(The records Opens)
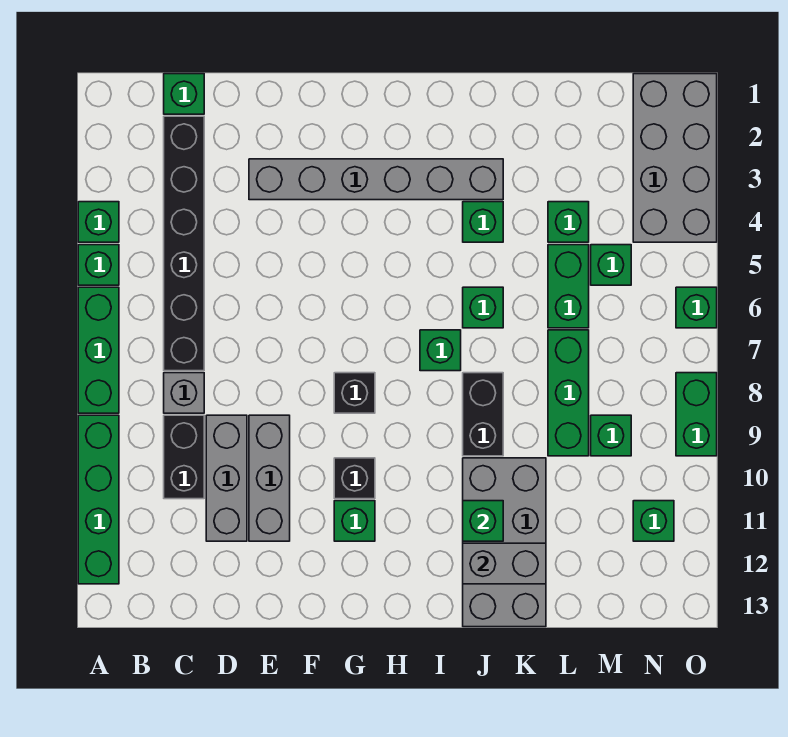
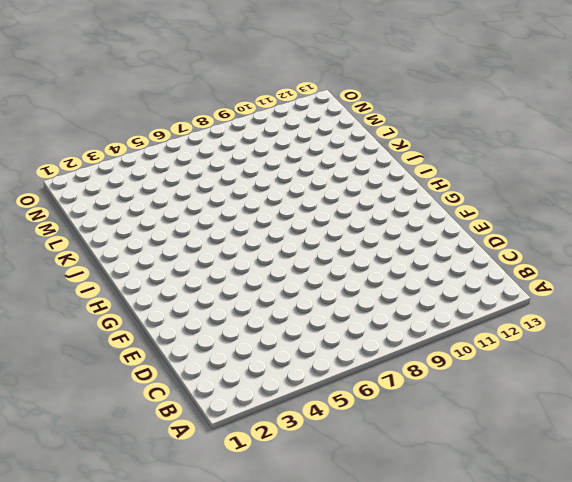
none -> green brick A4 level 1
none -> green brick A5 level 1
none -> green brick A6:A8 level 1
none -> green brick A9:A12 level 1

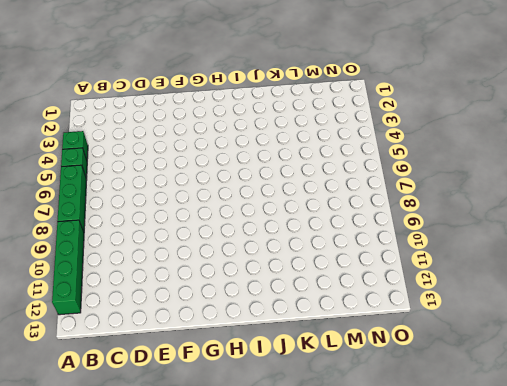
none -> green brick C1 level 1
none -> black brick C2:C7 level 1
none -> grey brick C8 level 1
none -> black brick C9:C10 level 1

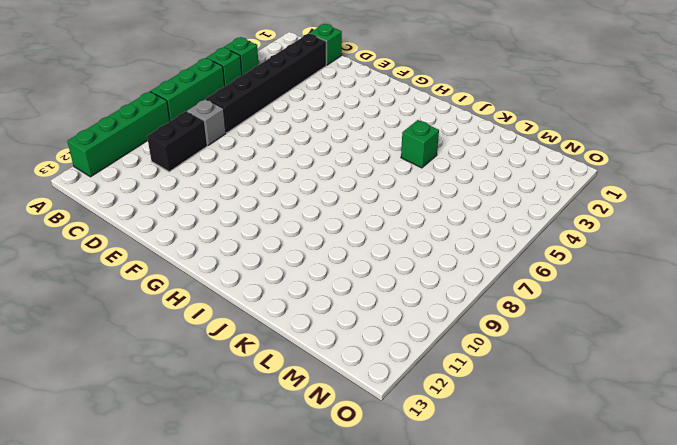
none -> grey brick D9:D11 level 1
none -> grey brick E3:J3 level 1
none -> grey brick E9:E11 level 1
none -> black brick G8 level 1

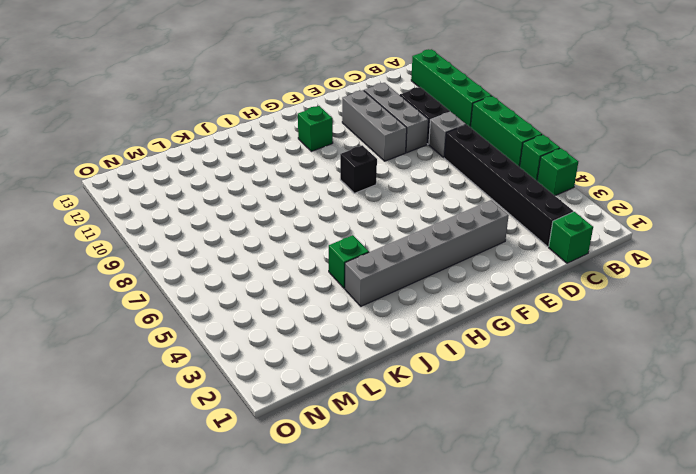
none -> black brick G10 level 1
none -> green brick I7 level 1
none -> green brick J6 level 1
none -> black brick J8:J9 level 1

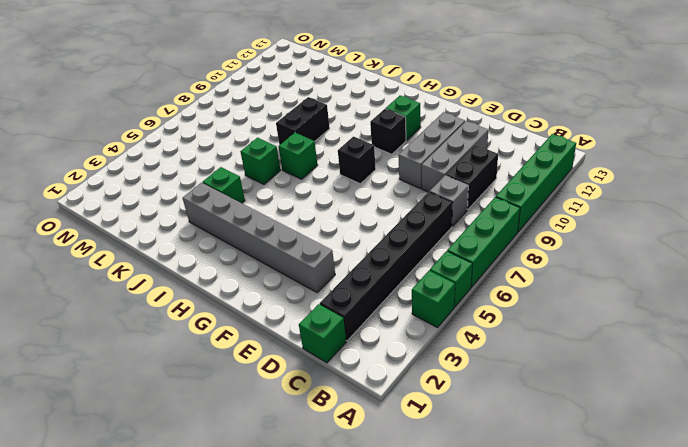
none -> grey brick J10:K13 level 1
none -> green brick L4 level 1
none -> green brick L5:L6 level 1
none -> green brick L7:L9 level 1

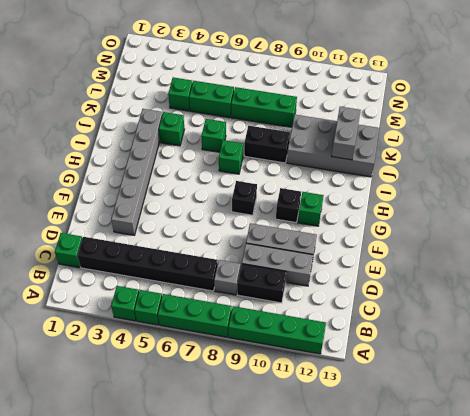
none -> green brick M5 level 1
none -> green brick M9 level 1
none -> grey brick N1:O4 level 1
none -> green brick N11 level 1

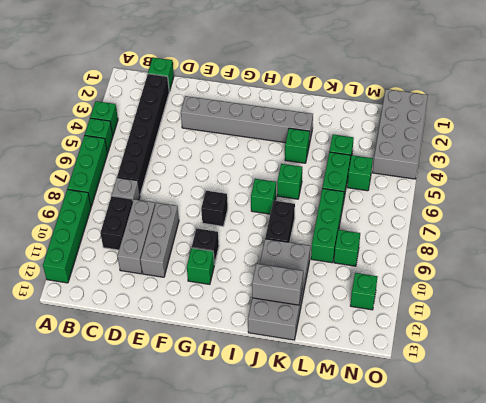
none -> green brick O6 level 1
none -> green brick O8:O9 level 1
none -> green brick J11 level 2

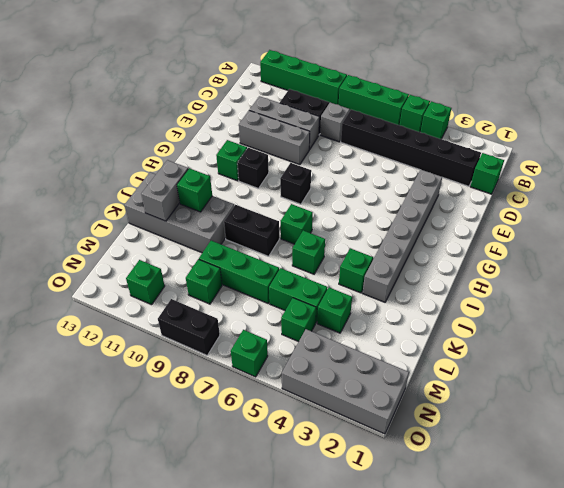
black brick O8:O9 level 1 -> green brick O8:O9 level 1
(The records Closes)
### What you are asked to do
Filter the records above and copy every line that contains the word "black".

### Answer space
none -> black brick C2:C7 level 1
none -> black brick C9:C10 level 1
none -> black brick G8 level 1
none -> black brick G10 level 1
none -> black brick J8:J9 level 1
black brick O8:O9 level 1 -> green brick O8:O9 level 1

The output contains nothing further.